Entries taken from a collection
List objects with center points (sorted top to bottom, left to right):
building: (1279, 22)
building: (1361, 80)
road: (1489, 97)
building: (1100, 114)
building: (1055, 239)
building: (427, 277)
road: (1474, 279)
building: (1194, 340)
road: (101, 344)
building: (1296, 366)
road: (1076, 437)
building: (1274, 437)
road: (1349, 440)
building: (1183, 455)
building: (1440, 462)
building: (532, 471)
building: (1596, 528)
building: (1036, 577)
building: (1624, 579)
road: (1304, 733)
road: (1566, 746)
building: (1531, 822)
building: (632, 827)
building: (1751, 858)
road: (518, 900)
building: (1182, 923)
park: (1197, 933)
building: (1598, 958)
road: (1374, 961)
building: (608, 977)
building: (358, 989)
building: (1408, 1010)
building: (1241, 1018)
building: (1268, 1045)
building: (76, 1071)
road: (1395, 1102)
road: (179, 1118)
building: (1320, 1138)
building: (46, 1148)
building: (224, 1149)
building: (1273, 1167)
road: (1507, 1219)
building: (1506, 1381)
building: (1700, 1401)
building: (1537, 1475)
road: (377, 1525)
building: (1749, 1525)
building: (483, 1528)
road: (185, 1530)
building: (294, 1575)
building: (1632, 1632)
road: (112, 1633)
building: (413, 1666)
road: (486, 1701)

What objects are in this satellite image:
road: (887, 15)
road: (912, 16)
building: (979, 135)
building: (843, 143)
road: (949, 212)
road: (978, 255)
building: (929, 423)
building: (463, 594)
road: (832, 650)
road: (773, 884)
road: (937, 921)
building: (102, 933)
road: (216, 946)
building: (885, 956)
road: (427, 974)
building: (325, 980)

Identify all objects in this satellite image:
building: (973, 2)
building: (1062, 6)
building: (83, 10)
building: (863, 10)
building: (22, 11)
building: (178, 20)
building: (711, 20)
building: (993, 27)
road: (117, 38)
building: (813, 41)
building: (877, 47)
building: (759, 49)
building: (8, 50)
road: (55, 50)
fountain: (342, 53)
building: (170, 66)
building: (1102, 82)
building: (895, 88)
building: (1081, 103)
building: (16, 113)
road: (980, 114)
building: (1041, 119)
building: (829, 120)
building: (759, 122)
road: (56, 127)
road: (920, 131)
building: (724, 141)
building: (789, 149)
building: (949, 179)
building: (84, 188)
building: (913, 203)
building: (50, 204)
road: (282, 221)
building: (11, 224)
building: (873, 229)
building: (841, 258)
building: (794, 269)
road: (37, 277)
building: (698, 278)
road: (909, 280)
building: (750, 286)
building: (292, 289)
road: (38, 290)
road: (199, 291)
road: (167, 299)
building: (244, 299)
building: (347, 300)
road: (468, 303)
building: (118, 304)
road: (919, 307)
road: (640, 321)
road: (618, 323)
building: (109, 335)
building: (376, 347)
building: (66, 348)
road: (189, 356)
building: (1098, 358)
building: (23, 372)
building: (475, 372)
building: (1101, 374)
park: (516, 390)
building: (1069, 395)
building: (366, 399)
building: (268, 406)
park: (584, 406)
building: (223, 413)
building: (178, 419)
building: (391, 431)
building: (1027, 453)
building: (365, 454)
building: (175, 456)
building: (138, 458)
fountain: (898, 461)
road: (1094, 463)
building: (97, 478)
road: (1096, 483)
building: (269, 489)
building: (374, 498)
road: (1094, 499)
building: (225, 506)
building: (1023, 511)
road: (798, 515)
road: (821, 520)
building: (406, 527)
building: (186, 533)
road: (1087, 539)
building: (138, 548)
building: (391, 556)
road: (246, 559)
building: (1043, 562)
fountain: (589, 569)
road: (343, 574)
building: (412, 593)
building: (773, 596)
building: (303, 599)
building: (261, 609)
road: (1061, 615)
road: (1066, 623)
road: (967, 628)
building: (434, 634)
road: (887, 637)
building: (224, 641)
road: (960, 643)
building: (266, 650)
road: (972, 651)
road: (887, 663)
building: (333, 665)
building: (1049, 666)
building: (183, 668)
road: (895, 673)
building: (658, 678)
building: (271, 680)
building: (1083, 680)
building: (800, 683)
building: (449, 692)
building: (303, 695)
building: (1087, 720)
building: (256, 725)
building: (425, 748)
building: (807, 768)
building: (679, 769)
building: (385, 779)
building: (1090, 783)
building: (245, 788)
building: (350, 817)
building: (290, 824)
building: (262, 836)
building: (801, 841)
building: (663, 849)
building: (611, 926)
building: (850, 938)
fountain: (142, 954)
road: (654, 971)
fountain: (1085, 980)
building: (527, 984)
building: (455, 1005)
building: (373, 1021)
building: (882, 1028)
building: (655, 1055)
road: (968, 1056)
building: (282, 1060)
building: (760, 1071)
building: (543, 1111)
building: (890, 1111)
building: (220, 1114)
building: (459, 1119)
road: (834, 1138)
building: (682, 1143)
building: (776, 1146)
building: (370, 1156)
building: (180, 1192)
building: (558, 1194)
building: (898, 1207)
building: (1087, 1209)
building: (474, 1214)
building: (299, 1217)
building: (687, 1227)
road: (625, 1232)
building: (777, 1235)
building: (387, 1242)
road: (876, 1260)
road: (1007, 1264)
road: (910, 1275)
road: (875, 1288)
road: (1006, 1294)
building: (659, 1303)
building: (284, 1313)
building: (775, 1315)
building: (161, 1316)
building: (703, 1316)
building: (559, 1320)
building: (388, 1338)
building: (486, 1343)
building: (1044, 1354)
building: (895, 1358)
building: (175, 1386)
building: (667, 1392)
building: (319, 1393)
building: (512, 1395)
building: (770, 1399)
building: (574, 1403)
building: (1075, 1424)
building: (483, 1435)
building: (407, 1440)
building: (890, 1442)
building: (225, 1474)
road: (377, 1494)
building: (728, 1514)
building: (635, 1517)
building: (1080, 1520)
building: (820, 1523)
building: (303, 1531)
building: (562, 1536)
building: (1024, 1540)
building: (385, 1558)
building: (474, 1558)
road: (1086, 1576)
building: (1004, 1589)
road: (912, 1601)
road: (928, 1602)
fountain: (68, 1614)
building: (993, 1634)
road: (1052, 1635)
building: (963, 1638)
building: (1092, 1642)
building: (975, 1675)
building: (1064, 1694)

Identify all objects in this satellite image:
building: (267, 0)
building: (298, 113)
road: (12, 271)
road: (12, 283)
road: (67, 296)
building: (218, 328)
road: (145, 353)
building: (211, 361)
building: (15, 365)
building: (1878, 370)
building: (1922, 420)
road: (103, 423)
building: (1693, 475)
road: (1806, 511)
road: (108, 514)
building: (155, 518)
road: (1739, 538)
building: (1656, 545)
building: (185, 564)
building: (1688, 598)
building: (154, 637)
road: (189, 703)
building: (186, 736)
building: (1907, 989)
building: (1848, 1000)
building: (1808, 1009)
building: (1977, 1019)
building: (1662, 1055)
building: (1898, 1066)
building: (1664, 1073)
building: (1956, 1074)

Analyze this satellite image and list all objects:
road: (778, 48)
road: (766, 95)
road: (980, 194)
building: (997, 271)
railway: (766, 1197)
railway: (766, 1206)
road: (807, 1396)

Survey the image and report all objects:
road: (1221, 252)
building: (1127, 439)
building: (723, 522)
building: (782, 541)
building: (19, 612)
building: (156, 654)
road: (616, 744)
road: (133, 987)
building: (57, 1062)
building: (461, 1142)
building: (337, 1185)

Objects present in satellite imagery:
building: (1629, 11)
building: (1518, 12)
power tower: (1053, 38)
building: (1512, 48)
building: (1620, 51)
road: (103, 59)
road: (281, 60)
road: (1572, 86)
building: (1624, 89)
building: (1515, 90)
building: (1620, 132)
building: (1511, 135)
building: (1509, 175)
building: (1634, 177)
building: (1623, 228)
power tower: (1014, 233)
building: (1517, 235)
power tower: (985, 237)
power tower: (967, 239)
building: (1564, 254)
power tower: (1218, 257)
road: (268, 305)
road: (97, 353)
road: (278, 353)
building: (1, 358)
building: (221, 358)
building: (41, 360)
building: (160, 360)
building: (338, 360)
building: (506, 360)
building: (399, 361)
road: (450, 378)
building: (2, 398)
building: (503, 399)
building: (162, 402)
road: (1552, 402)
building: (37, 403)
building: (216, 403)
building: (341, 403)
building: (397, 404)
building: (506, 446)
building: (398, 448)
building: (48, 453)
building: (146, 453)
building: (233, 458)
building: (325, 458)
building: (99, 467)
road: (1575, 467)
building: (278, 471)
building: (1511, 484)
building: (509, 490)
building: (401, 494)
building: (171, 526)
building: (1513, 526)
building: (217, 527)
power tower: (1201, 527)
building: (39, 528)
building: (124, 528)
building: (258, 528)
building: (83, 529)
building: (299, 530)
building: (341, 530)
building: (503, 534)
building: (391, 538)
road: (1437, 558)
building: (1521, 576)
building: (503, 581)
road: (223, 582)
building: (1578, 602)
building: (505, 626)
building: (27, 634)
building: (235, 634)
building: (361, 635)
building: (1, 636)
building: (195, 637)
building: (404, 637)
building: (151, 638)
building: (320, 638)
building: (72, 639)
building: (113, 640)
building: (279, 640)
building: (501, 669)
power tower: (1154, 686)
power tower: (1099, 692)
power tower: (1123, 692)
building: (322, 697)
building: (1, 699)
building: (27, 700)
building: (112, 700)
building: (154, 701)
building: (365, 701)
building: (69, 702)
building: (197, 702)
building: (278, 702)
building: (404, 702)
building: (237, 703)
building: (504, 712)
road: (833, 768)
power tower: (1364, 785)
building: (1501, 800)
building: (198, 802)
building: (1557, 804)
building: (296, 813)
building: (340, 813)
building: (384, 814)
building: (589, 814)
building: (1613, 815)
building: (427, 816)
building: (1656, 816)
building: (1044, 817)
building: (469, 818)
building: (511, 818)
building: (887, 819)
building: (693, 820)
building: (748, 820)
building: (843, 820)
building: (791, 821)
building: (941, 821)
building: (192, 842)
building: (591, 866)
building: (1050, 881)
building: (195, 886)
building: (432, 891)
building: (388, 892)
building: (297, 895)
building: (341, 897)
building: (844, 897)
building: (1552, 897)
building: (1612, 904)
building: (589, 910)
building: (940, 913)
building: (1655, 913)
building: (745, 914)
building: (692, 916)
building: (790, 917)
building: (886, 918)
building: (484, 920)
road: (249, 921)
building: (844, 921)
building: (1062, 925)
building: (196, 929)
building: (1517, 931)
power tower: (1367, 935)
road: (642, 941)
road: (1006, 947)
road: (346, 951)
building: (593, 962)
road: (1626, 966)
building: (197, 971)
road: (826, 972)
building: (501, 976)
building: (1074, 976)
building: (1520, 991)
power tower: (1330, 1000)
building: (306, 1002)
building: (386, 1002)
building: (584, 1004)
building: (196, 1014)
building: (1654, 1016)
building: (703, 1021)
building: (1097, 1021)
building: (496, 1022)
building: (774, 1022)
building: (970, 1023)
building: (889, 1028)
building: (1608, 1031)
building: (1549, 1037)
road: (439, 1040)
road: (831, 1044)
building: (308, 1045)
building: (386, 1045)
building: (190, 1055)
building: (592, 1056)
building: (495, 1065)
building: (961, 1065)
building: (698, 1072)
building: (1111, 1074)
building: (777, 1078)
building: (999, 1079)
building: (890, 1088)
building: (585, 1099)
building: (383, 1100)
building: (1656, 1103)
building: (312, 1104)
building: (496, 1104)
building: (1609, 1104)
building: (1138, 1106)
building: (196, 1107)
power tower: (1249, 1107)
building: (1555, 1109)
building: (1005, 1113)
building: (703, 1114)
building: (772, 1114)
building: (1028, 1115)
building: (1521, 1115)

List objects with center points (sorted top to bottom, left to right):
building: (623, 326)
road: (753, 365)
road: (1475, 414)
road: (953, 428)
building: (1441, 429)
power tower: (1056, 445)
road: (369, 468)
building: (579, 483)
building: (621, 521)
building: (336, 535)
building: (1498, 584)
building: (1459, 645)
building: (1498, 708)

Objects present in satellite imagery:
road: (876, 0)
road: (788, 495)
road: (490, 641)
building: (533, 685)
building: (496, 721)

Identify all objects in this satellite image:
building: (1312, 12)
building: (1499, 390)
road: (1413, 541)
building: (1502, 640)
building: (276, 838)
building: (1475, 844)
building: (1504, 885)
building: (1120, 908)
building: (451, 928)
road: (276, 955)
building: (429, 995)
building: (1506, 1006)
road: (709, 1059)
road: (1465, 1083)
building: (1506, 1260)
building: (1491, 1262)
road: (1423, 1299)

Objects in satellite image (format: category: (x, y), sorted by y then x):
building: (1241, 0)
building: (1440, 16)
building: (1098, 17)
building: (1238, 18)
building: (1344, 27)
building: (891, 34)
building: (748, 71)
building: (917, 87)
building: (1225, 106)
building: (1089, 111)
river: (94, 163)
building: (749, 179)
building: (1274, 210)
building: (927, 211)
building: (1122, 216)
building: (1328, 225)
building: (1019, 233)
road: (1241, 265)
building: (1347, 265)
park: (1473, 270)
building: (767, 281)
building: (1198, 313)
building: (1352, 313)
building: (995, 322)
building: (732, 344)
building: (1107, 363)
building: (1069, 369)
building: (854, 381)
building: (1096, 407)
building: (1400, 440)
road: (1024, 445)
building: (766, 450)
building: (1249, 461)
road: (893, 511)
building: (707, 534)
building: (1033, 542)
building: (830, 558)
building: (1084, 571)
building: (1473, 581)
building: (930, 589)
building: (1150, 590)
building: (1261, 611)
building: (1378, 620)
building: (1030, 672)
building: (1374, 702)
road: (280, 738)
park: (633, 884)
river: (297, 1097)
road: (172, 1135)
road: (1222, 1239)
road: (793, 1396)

→ ABOUT THIS EXERCISE
The required output is the line containing "Objects in satellite" through the last line of the records above, each copied exactly and nothing more.

→ SOLUTION TO THIS TASK
Objects in satellite image (format: category: (x, y), sorted by y then x):
building: (1241, 0)
building: (1440, 16)
building: (1098, 17)
building: (1238, 18)
building: (1344, 27)
building: (891, 34)
building: (748, 71)
building: (917, 87)
building: (1225, 106)
building: (1089, 111)
river: (94, 163)
building: (749, 179)
building: (1274, 210)
building: (927, 211)
building: (1122, 216)
building: (1328, 225)
building: (1019, 233)
road: (1241, 265)
building: (1347, 265)
park: (1473, 270)
building: (767, 281)
building: (1198, 313)
building: (1352, 313)
building: (995, 322)
building: (732, 344)
building: (1107, 363)
building: (1069, 369)
building: (854, 381)
building: (1096, 407)
building: (1400, 440)
road: (1024, 445)
building: (766, 450)
building: (1249, 461)
road: (893, 511)
building: (707, 534)
building: (1033, 542)
building: (830, 558)
building: (1084, 571)
building: (1473, 581)
building: (930, 589)
building: (1150, 590)
building: (1261, 611)
building: (1378, 620)
building: (1030, 672)
building: (1374, 702)
road: (280, 738)
park: (633, 884)
river: (297, 1097)
road: (172, 1135)
road: (1222, 1239)
road: (793, 1396)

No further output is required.